Start of Records for this exercise

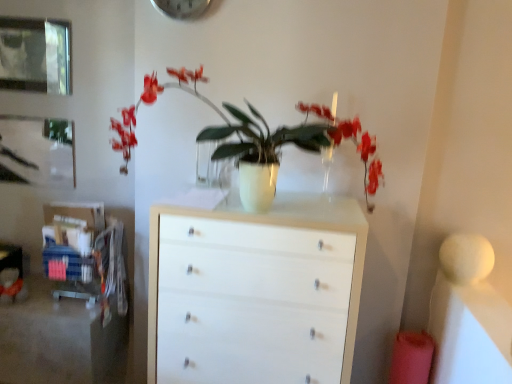
You are a GUI agent. You are given a task and a screenshot of the screen. Output one action in this format:
    pyautogui.click(x=<x>, y=<y>)
    Task: Click on the free space above white glossy chest of drawers at center (from a real-world perspective)
    This screenshot has width=512, height=384.
    Given the screenshot: What is the action you would take?
    pyautogui.click(x=286, y=203)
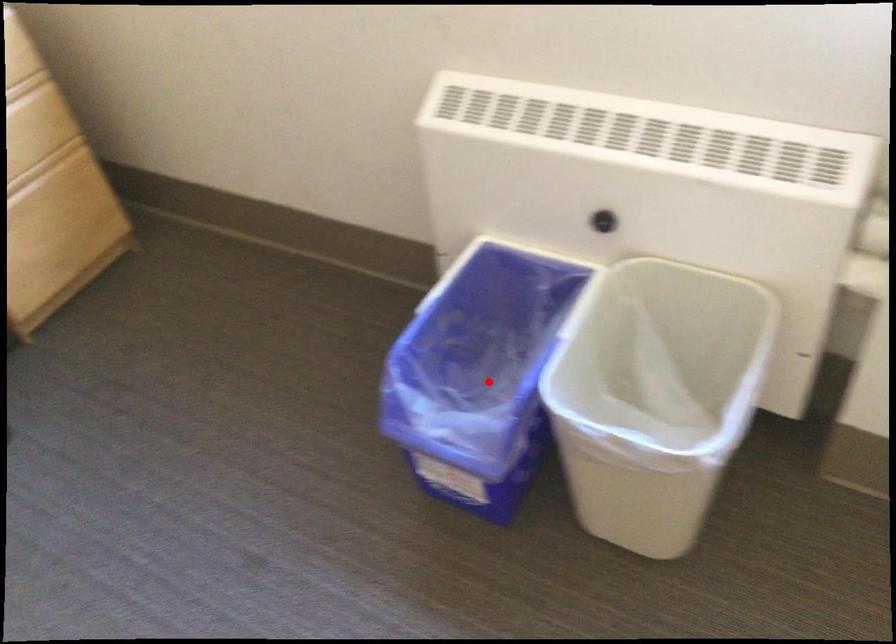
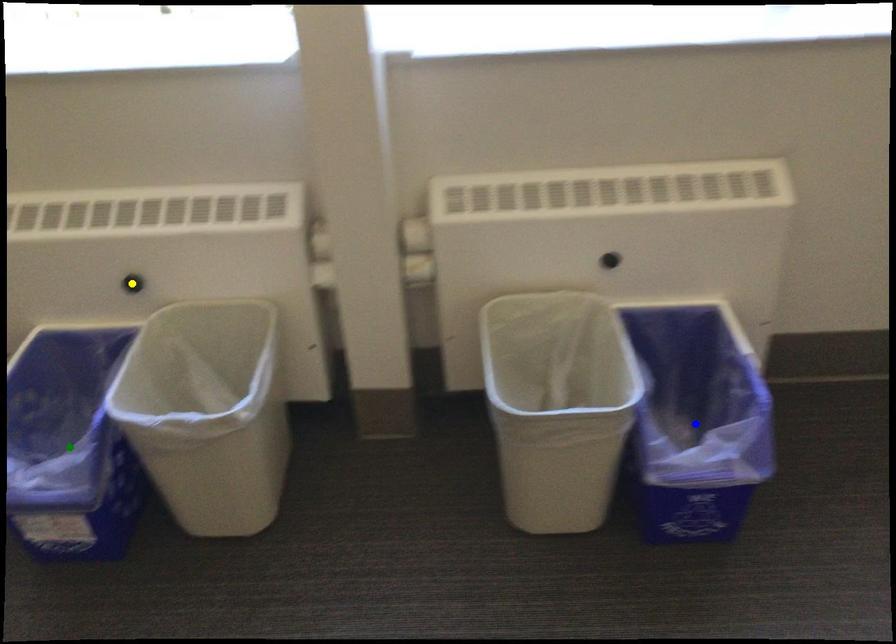
Question: I am providing you with two images of the same scene from different viewpoints. A red point is marked on the first image. You are given multiple points on the second image. Which point in image 2 is actually the same real-world point as the red point in image 1?

Choices:
 (A) blue point
 (B) yellow point
 (C) green point

Answer: (C)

End of Records for this exercise

### Task requirements
Transcribe every line of text in the rows above verbatim, including the answers, and leave out the pictures.

### Answer space
You are a GUI agent. You are given a task and a screenshot of the screen. Output one action in this format:
    pyautogui.click(x=<x>, y=<y>)
    Task: Click on the free space above white glossy chest of drawers at center (from a real-world perspective)
    This screenshot has width=512, height=384.
    Given the screenshot: What is the action you would take?
    pyautogui.click(x=286, y=203)
Question: I am providing you with two images of the same scene from different viewpoints. A red point is marked on the first image. You are given multiple points on the second image. Which point in image 2 is actually the same real-world point as the red point in image 1?

Choices:
 (A) blue point
 (B) yellow point
 (C) green point

Answer: (C)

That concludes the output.